• PROBLEM REQUIREMENTS:
The required result is the number of lines below that hold the word "diode", stated without anything else.

Records contained in a dataset
• • • •

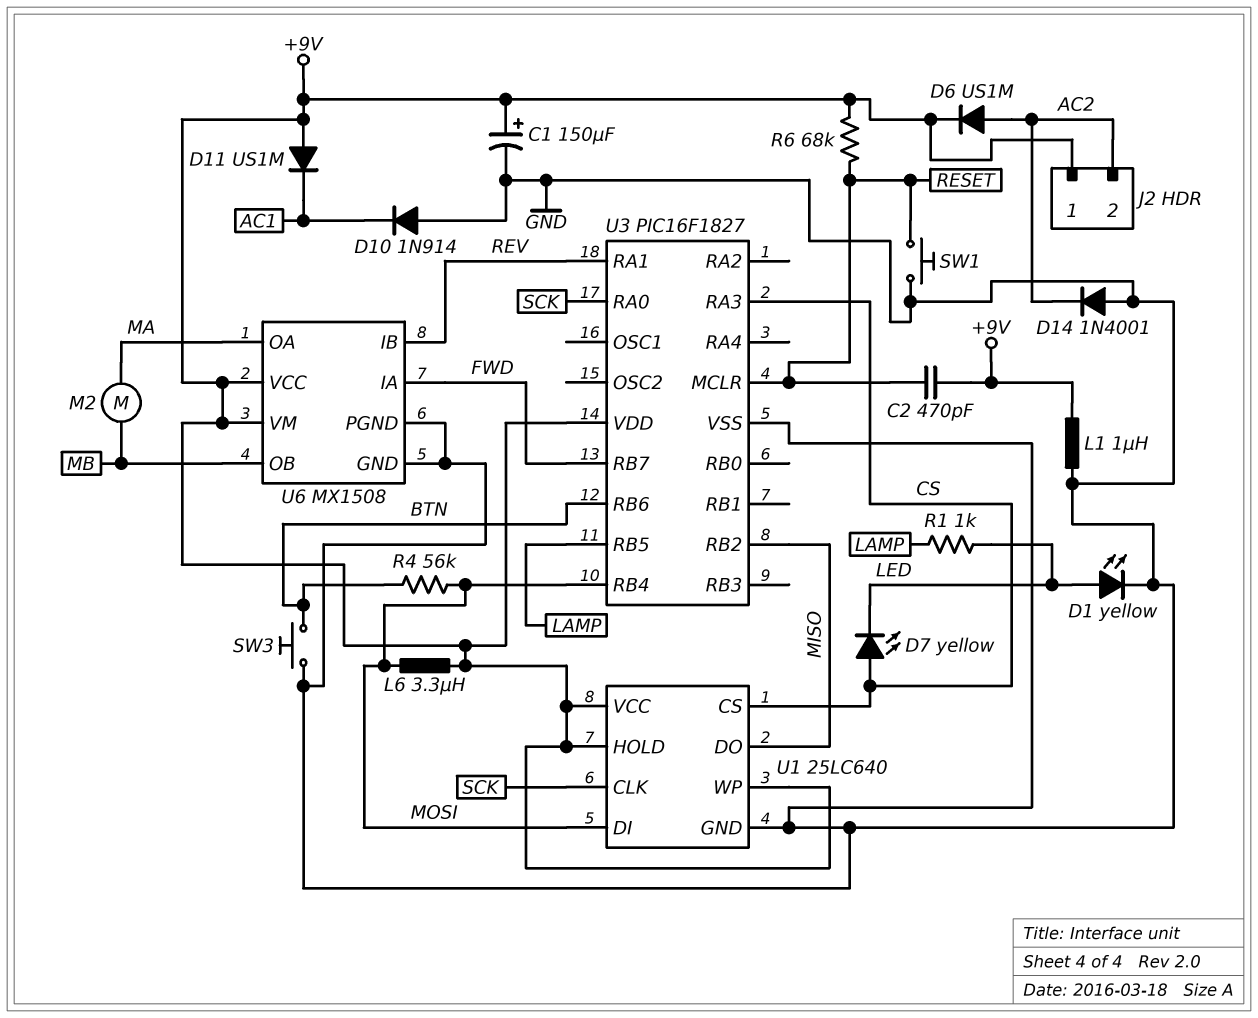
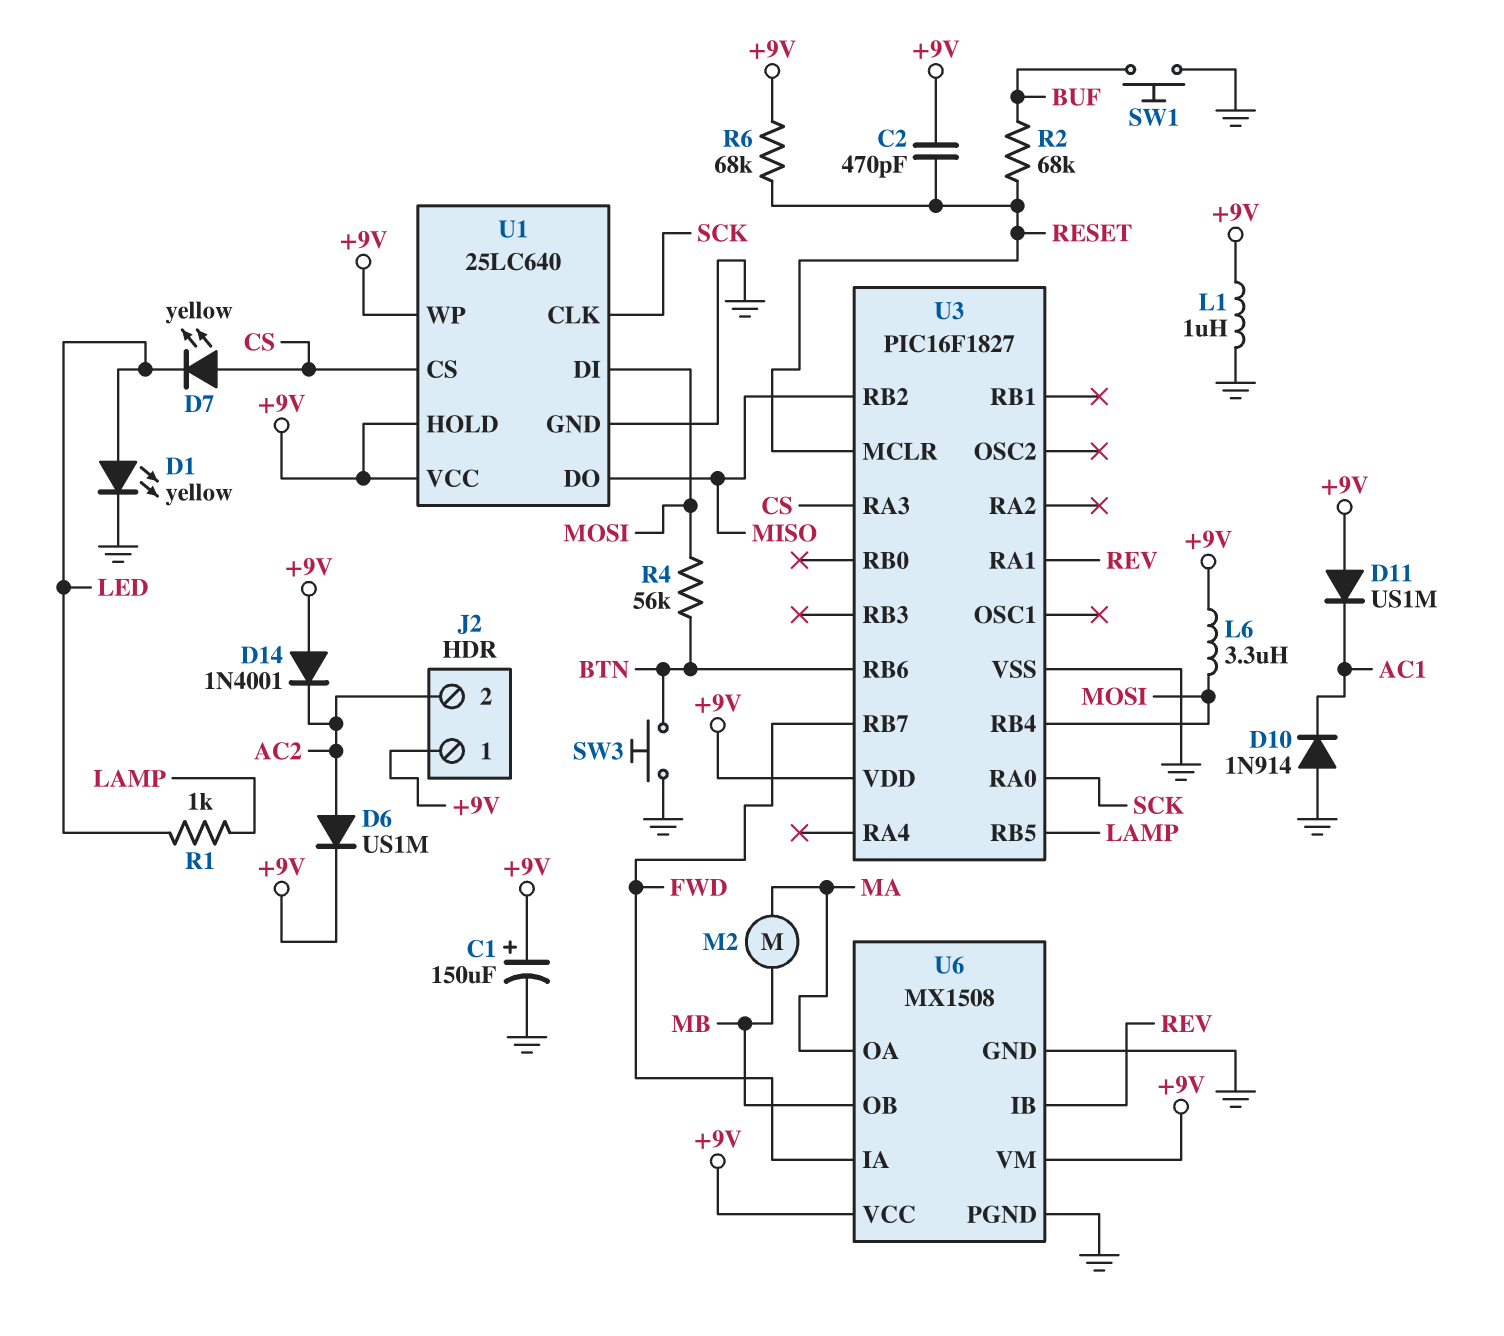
D14: diode 1N4001 (A GND, K AC2) -> diode 1N4001 (A +9V, K AC2)
R2: none -> 68k (BUF, RESET)
SW1: button (GND, RESET) -> button (BUF, GND)

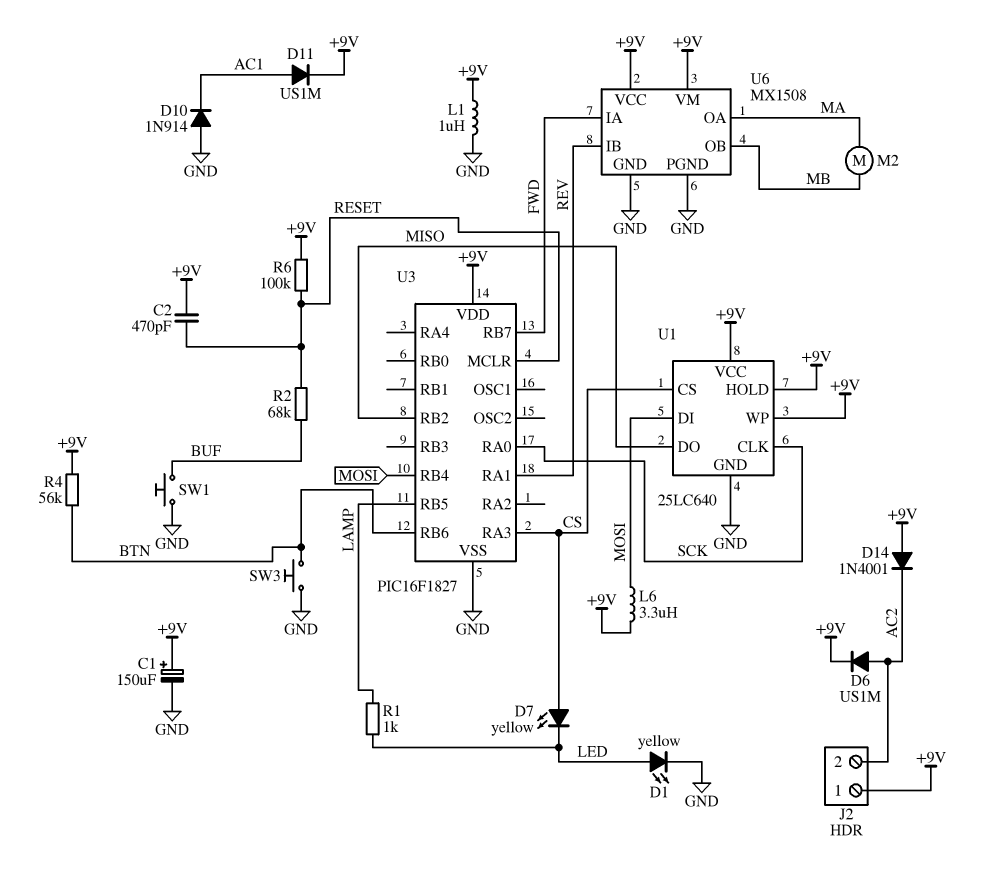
D11: diode US1M (A +9V, K AC1) -> diode US1M (A AC1, K +9V)
R4: 56k (BTN, MOSI) -> 56k (+9V, BTN)
R6: 68k (+9V, RESET) -> 100k (+9V, RESET)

• • • •

• SOLUTION BELOW:
2